LISTED ENTRIES =
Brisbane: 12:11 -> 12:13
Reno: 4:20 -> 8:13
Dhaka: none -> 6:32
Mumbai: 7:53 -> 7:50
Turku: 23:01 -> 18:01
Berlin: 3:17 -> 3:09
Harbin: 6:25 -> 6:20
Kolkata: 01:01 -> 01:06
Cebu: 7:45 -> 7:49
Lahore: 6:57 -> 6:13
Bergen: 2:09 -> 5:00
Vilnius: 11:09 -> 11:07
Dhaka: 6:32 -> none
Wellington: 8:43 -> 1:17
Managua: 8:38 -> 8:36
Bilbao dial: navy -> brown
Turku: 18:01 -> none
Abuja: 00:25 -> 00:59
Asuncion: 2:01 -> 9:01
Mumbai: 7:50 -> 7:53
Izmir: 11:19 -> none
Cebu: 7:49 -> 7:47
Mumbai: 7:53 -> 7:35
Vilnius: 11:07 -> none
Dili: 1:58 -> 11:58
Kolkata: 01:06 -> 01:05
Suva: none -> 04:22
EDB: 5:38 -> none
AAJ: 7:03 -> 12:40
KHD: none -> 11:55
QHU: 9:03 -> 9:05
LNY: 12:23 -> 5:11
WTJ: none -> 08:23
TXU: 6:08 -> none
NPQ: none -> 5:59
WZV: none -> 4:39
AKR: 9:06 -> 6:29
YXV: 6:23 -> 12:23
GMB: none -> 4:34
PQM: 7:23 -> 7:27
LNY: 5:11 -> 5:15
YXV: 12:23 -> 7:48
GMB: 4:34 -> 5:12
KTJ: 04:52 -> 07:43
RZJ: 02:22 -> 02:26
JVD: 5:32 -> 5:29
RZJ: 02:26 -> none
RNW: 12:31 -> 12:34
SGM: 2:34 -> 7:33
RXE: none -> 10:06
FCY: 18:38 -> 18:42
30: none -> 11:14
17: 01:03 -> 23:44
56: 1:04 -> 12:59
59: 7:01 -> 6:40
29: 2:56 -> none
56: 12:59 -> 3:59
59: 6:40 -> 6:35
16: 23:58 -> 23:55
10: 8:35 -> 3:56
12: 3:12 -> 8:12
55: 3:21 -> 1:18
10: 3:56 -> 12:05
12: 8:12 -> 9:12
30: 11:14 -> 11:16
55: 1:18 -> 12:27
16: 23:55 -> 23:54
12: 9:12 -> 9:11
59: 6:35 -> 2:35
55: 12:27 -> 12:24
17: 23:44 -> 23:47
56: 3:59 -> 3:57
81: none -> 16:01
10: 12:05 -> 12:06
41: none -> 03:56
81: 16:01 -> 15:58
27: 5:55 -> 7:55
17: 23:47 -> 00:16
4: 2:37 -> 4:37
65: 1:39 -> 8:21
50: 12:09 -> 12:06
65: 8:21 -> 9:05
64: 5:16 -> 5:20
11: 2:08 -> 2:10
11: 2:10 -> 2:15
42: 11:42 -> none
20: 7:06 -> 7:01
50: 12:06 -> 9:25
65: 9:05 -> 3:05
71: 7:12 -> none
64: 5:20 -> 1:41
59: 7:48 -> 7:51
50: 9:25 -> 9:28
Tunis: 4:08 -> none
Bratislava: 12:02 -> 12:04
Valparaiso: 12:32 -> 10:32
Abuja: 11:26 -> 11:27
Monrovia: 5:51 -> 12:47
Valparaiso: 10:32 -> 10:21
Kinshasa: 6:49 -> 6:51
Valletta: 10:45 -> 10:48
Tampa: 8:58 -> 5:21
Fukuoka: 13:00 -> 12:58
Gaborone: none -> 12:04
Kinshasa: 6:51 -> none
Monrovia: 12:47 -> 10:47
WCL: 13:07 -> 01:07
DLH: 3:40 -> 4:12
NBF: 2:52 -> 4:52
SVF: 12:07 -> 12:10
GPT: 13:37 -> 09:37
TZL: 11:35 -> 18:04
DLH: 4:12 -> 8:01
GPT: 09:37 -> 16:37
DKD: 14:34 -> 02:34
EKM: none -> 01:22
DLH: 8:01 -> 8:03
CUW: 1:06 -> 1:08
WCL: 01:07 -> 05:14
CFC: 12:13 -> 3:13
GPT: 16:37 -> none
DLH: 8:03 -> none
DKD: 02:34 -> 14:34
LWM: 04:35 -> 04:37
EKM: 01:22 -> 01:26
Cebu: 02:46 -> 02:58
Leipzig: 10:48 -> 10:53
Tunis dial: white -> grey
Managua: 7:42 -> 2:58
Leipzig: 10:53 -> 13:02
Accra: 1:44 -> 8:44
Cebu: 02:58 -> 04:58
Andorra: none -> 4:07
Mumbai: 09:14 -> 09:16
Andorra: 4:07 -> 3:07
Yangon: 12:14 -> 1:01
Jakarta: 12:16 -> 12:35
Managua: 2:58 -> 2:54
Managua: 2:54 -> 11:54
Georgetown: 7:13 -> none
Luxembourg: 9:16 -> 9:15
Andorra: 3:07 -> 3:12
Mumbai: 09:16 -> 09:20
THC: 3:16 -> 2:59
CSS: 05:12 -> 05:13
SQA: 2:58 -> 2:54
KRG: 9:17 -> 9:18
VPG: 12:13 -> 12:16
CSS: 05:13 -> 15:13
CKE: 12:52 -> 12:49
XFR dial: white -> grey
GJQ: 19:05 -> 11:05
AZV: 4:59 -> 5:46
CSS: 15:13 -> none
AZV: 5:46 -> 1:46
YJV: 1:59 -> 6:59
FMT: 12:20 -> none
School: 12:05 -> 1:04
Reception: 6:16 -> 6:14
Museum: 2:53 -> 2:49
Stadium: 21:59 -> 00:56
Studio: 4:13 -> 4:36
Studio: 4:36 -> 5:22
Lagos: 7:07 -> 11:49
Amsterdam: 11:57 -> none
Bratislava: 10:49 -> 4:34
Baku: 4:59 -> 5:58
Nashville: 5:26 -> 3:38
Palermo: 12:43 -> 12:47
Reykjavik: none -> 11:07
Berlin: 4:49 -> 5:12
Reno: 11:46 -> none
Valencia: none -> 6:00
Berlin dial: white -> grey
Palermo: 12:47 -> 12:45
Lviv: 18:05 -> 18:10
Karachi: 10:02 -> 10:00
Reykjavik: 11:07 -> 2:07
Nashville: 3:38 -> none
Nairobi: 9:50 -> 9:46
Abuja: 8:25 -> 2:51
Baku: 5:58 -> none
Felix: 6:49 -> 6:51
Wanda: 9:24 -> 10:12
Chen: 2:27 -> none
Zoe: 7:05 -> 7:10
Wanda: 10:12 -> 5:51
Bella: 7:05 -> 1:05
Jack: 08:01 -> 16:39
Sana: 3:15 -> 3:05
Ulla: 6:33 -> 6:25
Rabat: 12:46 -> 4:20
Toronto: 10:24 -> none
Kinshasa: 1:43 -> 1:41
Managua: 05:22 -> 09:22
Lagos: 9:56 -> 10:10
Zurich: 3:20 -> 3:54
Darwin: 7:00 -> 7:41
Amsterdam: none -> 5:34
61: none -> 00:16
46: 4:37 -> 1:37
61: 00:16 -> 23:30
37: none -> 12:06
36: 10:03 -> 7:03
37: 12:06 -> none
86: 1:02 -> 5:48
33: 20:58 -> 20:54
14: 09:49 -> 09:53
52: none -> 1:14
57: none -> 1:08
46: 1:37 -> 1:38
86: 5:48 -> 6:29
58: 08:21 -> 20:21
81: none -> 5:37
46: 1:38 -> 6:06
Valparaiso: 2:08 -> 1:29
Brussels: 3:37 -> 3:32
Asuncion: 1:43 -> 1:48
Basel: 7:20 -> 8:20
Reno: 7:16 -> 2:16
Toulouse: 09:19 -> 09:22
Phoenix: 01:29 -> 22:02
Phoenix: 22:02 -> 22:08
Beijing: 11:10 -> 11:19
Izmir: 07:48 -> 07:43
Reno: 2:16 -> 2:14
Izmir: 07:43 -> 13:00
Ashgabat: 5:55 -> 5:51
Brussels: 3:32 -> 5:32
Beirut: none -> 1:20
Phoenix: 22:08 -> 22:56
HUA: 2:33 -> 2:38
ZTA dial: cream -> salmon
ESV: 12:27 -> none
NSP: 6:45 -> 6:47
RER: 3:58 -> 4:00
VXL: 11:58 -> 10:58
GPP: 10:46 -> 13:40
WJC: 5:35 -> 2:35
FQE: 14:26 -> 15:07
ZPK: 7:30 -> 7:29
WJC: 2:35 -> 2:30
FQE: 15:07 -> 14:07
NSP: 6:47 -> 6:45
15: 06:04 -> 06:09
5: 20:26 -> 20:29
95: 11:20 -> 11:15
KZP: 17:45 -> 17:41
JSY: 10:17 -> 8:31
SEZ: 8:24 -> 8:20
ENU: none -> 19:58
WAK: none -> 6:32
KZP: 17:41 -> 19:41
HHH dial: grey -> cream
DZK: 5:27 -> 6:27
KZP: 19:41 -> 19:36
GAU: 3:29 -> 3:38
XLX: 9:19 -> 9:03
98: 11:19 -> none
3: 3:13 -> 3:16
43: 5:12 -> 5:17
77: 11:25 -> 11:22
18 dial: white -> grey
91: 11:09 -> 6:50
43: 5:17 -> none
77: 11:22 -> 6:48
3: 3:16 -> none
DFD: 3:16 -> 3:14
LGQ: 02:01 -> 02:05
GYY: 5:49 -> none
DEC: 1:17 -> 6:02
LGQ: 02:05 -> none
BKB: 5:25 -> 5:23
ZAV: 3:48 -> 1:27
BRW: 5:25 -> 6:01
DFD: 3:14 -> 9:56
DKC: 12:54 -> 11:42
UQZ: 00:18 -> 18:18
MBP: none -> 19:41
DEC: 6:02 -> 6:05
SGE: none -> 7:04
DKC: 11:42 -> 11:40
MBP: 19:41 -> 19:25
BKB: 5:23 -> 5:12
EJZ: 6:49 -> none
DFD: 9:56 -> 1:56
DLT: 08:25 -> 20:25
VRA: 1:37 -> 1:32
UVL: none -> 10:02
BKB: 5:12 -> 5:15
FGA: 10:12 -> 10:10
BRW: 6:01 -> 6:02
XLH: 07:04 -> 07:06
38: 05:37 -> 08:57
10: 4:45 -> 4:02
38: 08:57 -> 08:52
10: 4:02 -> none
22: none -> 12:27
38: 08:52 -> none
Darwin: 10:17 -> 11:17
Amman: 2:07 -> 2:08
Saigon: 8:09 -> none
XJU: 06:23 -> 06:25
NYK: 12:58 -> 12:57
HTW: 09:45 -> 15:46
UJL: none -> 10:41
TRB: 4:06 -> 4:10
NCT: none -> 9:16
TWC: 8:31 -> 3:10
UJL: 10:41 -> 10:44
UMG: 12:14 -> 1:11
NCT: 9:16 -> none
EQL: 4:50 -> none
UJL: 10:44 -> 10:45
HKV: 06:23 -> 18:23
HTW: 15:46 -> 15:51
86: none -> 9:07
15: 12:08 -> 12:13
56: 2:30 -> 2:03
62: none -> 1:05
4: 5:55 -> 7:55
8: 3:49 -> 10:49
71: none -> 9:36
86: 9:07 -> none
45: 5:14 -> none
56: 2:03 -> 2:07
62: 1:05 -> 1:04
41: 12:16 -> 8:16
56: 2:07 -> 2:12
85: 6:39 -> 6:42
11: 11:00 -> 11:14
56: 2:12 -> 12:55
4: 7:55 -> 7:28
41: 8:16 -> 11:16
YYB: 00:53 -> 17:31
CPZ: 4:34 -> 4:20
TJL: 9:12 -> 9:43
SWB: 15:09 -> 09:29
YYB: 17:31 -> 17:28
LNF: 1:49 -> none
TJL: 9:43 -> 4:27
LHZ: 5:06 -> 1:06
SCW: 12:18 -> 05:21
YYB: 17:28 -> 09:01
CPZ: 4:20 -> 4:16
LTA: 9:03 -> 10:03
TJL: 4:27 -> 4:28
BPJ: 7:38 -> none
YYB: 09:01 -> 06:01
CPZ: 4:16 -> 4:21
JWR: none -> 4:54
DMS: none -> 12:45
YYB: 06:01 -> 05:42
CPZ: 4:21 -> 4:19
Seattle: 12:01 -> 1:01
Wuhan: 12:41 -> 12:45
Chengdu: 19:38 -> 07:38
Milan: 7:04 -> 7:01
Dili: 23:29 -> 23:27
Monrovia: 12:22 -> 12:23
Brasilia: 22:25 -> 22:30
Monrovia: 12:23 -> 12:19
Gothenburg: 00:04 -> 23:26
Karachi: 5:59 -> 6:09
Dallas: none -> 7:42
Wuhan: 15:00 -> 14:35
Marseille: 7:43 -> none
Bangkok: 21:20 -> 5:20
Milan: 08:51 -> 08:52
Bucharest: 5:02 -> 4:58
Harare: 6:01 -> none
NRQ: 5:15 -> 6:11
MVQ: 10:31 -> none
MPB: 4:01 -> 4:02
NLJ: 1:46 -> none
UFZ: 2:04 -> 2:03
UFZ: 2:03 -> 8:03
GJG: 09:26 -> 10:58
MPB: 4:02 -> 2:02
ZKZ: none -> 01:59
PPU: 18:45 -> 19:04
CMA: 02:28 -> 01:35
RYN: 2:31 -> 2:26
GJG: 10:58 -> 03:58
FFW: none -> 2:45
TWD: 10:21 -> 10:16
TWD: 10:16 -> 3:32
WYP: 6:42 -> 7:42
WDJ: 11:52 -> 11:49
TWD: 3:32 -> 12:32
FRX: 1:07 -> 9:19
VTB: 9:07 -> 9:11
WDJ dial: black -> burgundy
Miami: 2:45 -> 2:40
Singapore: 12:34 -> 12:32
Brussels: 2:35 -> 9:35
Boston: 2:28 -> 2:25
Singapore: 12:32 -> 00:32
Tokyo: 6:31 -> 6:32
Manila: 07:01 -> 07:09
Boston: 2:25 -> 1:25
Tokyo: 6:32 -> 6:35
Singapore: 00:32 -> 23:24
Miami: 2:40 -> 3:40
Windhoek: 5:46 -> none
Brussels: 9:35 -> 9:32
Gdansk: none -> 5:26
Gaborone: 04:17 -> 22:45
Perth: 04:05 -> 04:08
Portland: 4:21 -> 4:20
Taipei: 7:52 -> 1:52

AIM = Please give the stretch of records from the start through the line containing "Dili: 1:58 -> 11:58", that line included, as a JSON list of strings with one string per line and blank lines left out.

FULL ANSWER =
[
  "Brisbane: 12:11 -> 12:13",
  "Reno: 4:20 -> 8:13",
  "Dhaka: none -> 6:32",
  "Mumbai: 7:53 -> 7:50",
  "Turku: 23:01 -> 18:01",
  "Berlin: 3:17 -> 3:09",
  "Harbin: 6:25 -> 6:20",
  "Kolkata: 01:01 -> 01:06",
  "Cebu: 7:45 -> 7:49",
  "Lahore: 6:57 -> 6:13",
  "Bergen: 2:09 -> 5:00",
  "Vilnius: 11:09 -> 11:07",
  "Dhaka: 6:32 -> none",
  "Wellington: 8:43 -> 1:17",
  "Managua: 8:38 -> 8:36",
  "Bilbao dial: navy -> brown",
  "Turku: 18:01 -> none",
  "Abuja: 00:25 -> 00:59",
  "Asuncion: 2:01 -> 9:01",
  "Mumbai: 7:50 -> 7:53",
  "Izmir: 11:19 -> none",
  "Cebu: 7:49 -> 7:47",
  "Mumbai: 7:53 -> 7:35",
  "Vilnius: 11:07 -> none",
  "Dili: 1:58 -> 11:58"
]